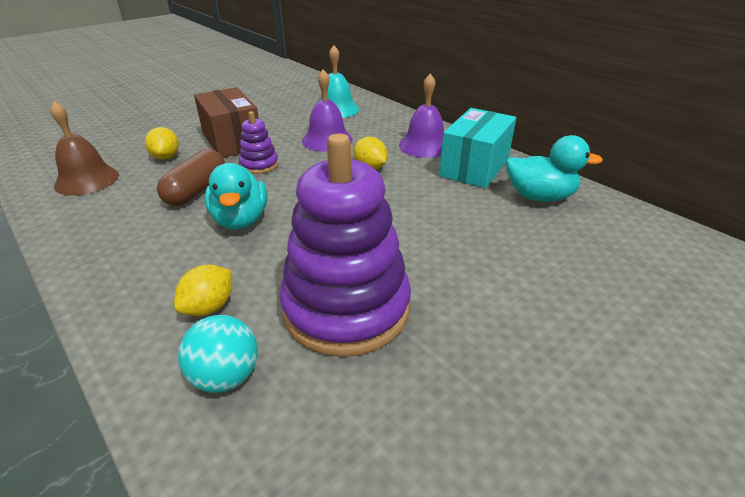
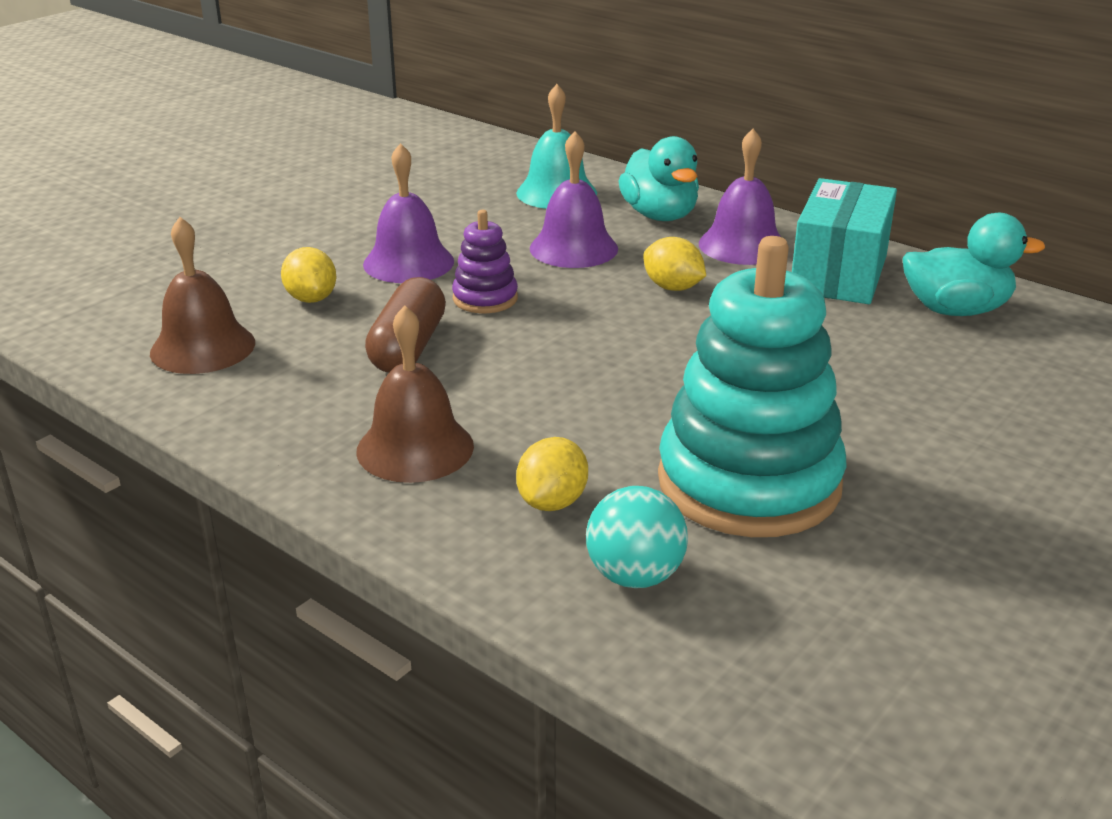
camera: 10 degrees left, 5 degrees down
brown box [194,87,259,157] -> purple bell [363,143,454,283]
turquoise duck [205,163,268,229] -> turquoise duck moved to [618,136,699,221]
purple stacking toy [280,133,411,357] -> turquoise stacking toy [658,236,846,537]
none -> brown bell [357,305,474,483]

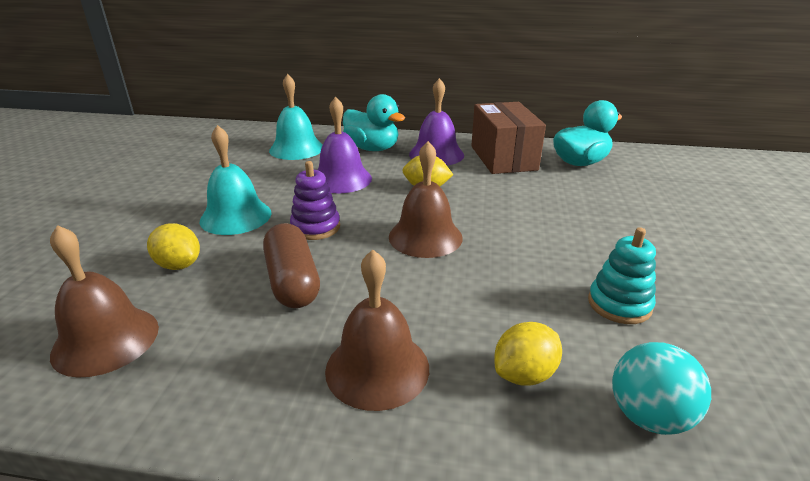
camera: 30 degrees left, 0 degrees up
purple bell [363,143,454,283] -> turquoise bell [200,125,271,235]
yellow lemon [516,437,588,511] -> yellow lemon turned 60 degrees clockwise [494,322,562,386]
turquoise stacking toy [658,236,846,537] -> turquoise stacking toy [588,227,656,324], size x0.45
turquoise box [792,178,897,304] -> brown box [471,102,546,174]
none -> brown bell [389,141,463,258]

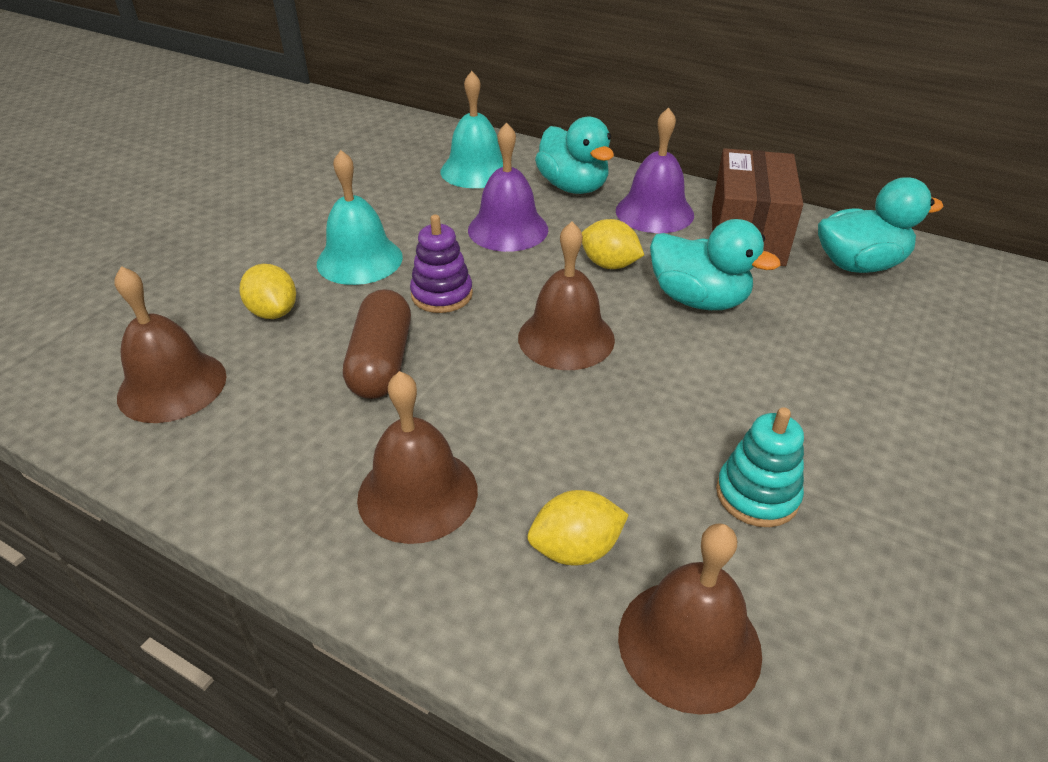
camera: 20 degrees right, 10 degrees up
turquoise ball [612,342,711,435] -> brown bell [618,524,762,715]
none -> turquoise duck [650,219,781,310]

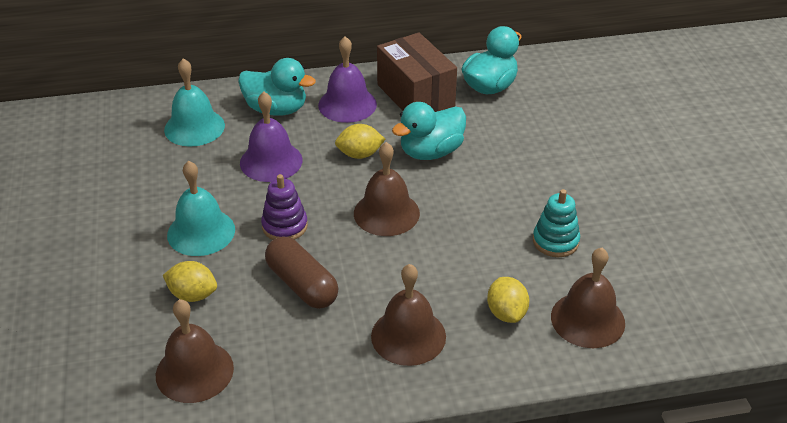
camera: 40 degrees left, 0 degrees up
yellow lemon [528,490,629,566] -> yellow lemon turned 45 degrees counterclockwise [487,277,529,323]
turquoise duck [650,219,781,310] -> turquoise duck turned 150 degrees clockwise [392,102,466,160]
══════════════════════════════
State how many lines of the records above contain "purple", with no words besides the number.

3